[Start of section]

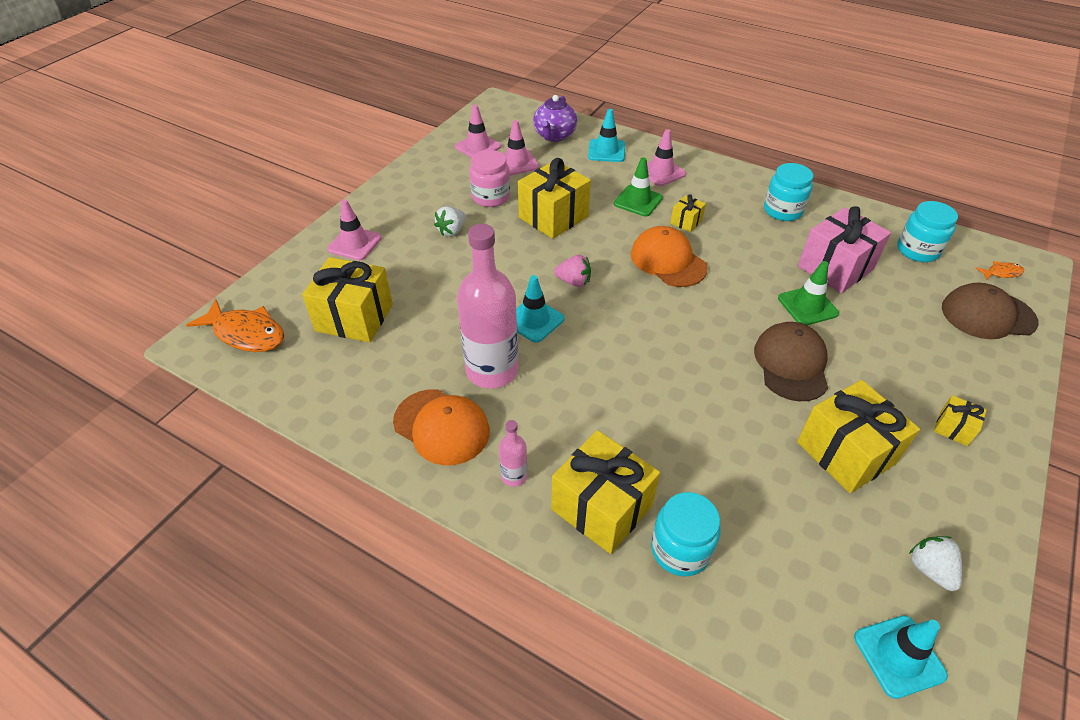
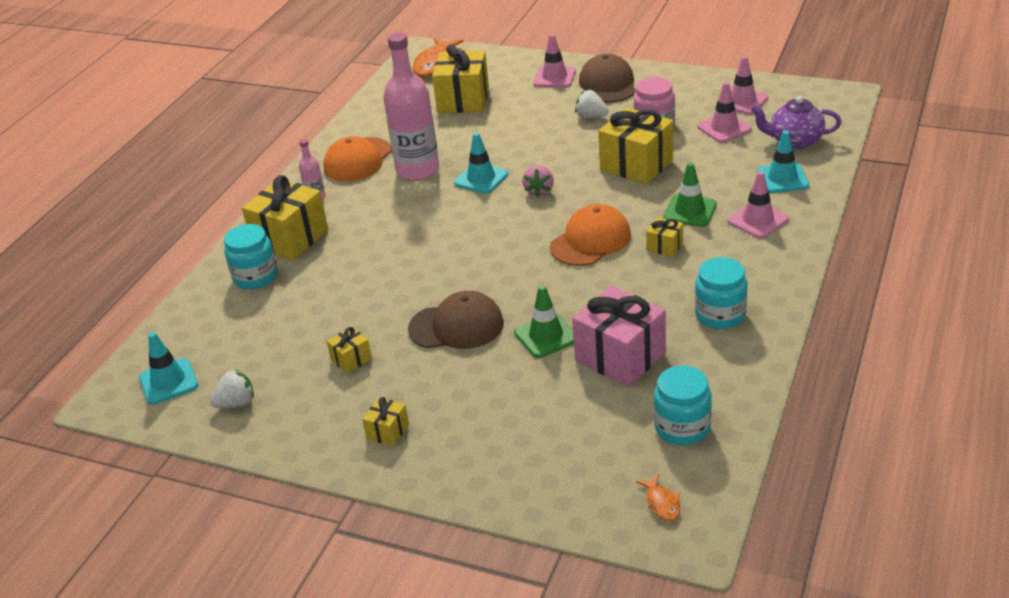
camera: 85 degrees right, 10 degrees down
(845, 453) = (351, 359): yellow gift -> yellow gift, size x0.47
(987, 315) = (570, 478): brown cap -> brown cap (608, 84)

[End of section]
[Start of section]

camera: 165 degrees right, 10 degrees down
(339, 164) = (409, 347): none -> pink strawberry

[End of section]

=== Task goal ===
Of the lines above, extract only those from the line with "camera: 85 degrees right, 10 degrees down" to the line with "(987, 315) = (570, 478): brown", both included, exactly as written.

=== Response to this exercise ===
camera: 85 degrees right, 10 degrees down
(845, 453) = (351, 359): yellow gift -> yellow gift, size x0.47
(987, 315) = (570, 478): brown cap -> brown cap (608, 84)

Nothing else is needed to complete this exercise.